[Directions for this task] Copy out the entries exactly. Print them in full.

[Data under study]
=-=-=

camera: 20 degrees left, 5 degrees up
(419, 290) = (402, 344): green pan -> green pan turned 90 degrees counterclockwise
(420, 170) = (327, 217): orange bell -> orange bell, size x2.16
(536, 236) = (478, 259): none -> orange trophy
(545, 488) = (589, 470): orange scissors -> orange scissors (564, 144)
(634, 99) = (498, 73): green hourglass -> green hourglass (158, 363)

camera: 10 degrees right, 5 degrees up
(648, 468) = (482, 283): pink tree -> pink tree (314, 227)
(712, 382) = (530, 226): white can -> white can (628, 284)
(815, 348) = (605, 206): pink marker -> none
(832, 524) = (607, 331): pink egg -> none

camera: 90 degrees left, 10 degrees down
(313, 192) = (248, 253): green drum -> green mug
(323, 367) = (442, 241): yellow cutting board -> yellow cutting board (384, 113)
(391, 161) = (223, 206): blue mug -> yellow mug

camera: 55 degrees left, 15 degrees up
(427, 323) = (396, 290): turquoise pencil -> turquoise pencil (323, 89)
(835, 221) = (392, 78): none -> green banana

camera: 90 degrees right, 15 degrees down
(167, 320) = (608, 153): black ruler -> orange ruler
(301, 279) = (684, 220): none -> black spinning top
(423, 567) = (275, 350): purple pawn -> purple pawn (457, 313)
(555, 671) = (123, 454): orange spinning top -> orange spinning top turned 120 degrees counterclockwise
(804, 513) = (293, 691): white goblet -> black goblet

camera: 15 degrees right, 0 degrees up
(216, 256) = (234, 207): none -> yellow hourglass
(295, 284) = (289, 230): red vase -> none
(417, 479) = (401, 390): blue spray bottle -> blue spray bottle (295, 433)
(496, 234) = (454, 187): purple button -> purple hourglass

=-=-=

[Task result]
camera: 20 degrees left, 5 degrees up
(419, 290) = (402, 344): green pan -> green pan turned 90 degrees counterclockwise
(420, 170) = (327, 217): orange bell -> orange bell, size x2.16
(536, 236) = (478, 259): none -> orange trophy
(545, 488) = (589, 470): orange scissors -> orange scissors (564, 144)
(634, 99) = (498, 73): green hourglass -> green hourglass (158, 363)

camera: 10 degrees right, 5 degrees up
(648, 468) = (482, 283): pink tree -> pink tree (314, 227)
(712, 382) = (530, 226): white can -> white can (628, 284)
(815, 348) = (605, 206): pink marker -> none
(832, 524) = (607, 331): pink egg -> none

camera: 90 degrees left, 10 degrees down
(313, 192) = (248, 253): green drum -> green mug
(323, 367) = (442, 241): yellow cutting board -> yellow cutting board (384, 113)
(391, 161) = (223, 206): blue mug -> yellow mug

camera: 55 degrees left, 15 degrees up
(427, 323) = (396, 290): turquoise pencil -> turquoise pencil (323, 89)
(835, 221) = (392, 78): none -> green banana

camera: 90 degrees right, 15 degrees down
(167, 320) = (608, 153): black ruler -> orange ruler
(301, 279) = (684, 220): none -> black spinning top
(423, 567) = (275, 350): purple pawn -> purple pawn (457, 313)
(555, 671) = (123, 454): orange spinning top -> orange spinning top turned 120 degrees counterclockwise
(804, 513) = (293, 691): white goblet -> black goblet

camera: 15 degrees right, 0 degrees up
(216, 256) = (234, 207): none -> yellow hourglass
(295, 284) = (289, 230): red vase -> none
(417, 479) = (401, 390): blue spray bottle -> blue spray bottle (295, 433)
(496, 234) = (454, 187): purple button -> purple hourglass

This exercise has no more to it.